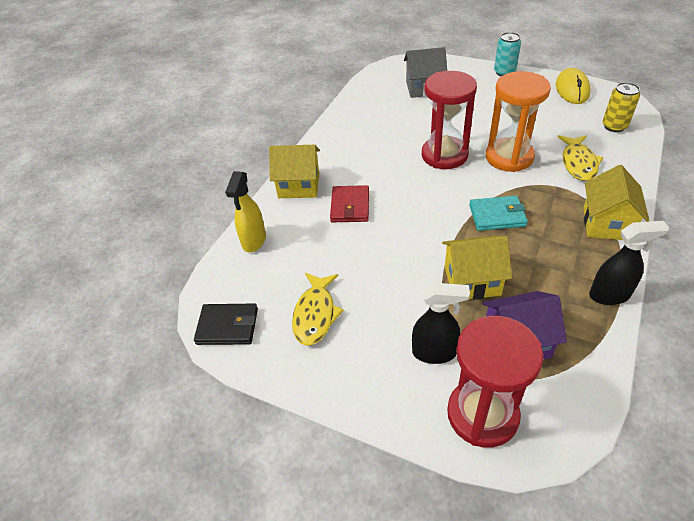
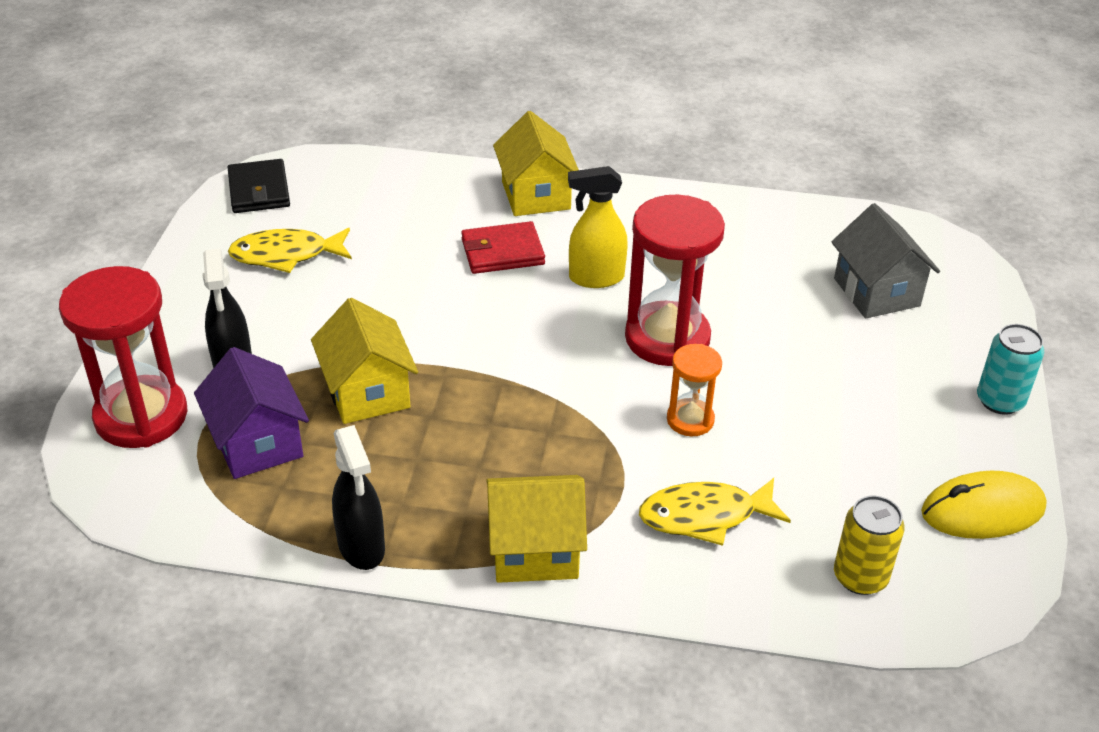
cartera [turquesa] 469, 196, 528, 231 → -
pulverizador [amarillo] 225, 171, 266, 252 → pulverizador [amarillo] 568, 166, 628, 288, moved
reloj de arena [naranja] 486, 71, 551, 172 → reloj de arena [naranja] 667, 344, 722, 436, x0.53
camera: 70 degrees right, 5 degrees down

Required action: Excluding the images, copy all of the material above verbatim.

Exercise output:
cartera [turquesa] 469, 196, 528, 231 → -
pulverizador [amarillo] 225, 171, 266, 252 → pulverizador [amarillo] 568, 166, 628, 288, moved
reloj de arena [naranja] 486, 71, 551, 172 → reloj de arena [naranja] 667, 344, 722, 436, x0.53
camera: 70 degrees right, 5 degrees down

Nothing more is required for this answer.